»»
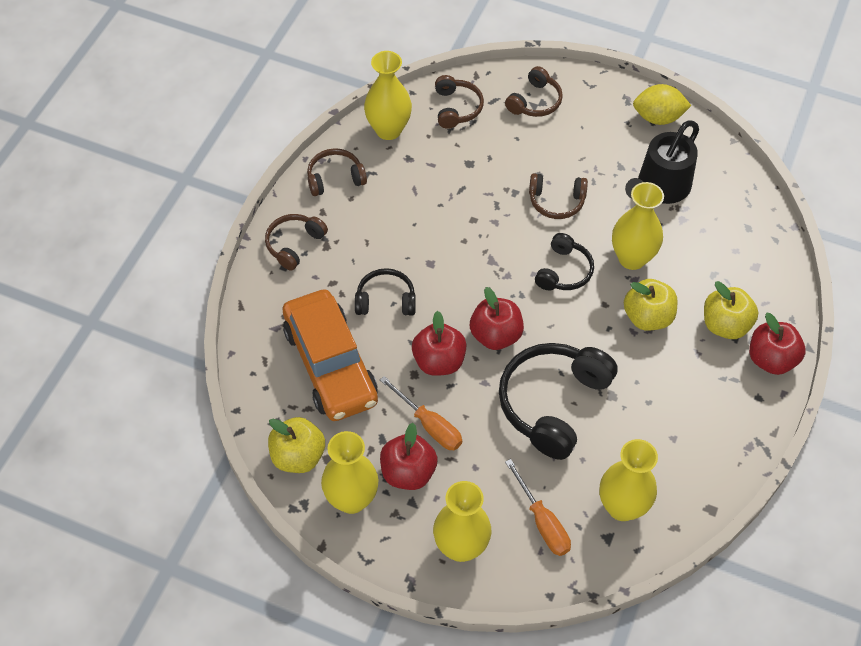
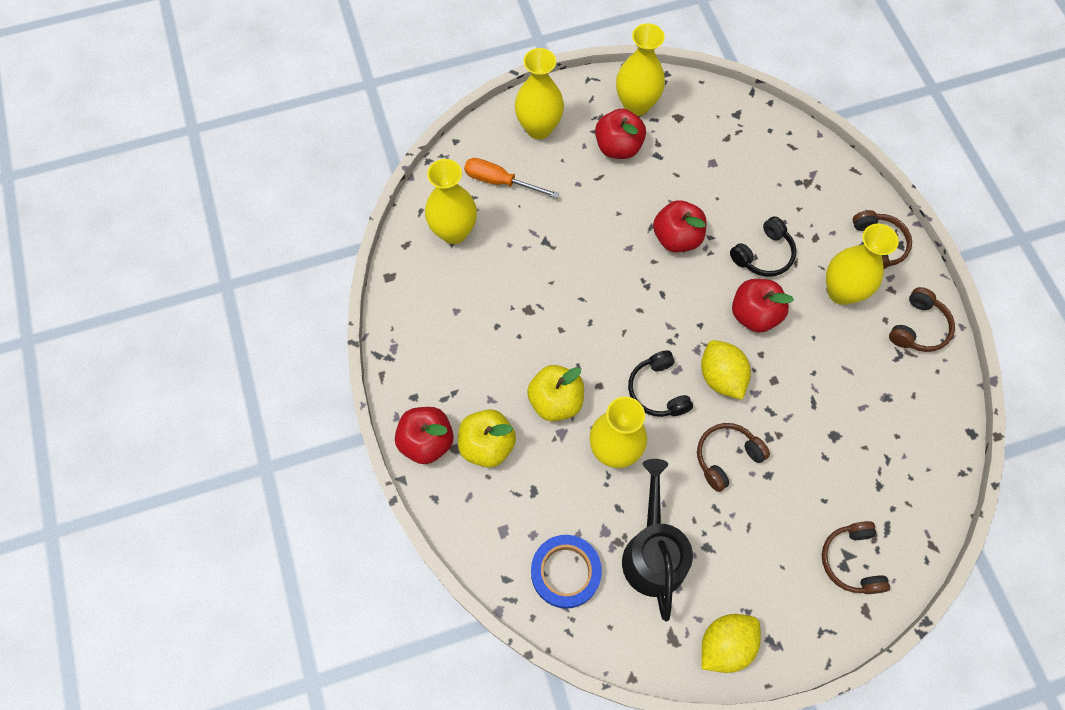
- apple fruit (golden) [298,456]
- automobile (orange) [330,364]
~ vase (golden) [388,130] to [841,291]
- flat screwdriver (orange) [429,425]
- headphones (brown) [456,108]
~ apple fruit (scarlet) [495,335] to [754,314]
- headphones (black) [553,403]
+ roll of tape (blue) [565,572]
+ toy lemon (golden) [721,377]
««
- _What this task involves_:
In your copy, include no pictures, but reproduce all records exactly.

- _Solution to this exercise_:
- apple fruit (golden) [298,456]
- automobile (orange) [330,364]
~ vase (golden) [388,130] to [841,291]
- flat screwdriver (orange) [429,425]
- headphones (brown) [456,108]
~ apple fruit (scarlet) [495,335] to [754,314]
- headphones (black) [553,403]
+ roll of tape (blue) [565,572]
+ toy lemon (golden) [721,377]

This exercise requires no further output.